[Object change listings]
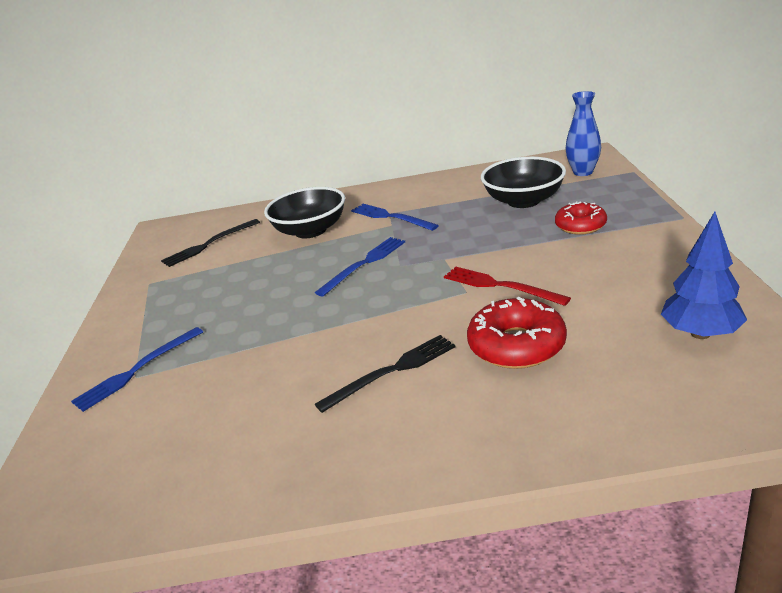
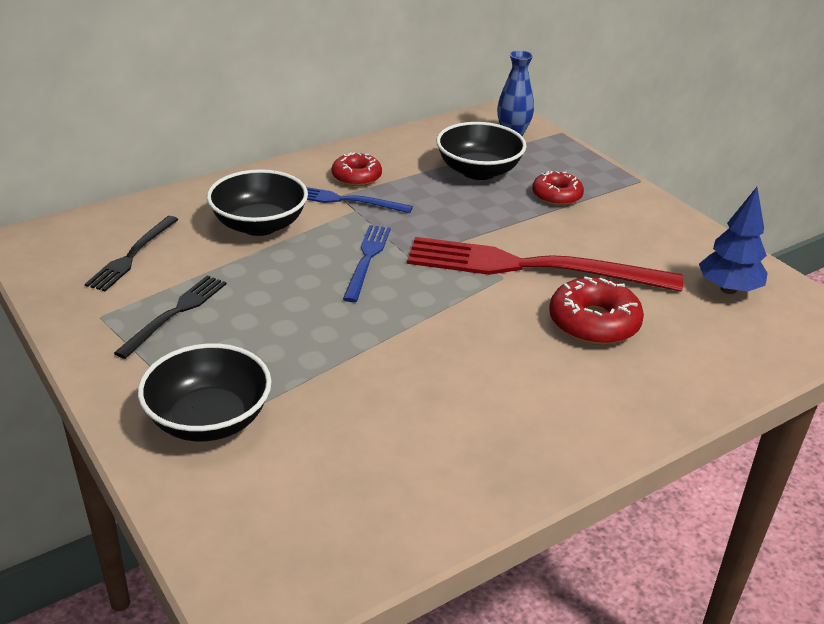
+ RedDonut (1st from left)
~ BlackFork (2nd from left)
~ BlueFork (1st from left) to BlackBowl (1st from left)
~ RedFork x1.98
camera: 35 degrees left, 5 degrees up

- [Exercise aim] Please transcribe all of the records above exactly, leaving out any pictures.

- [Answer below]
+ RedDonut (1st from left)
~ BlackFork (2nd from left)
~ BlueFork (1st from left) to BlackBowl (1st from left)
~ RedFork x1.98
camera: 35 degrees left, 5 degrees up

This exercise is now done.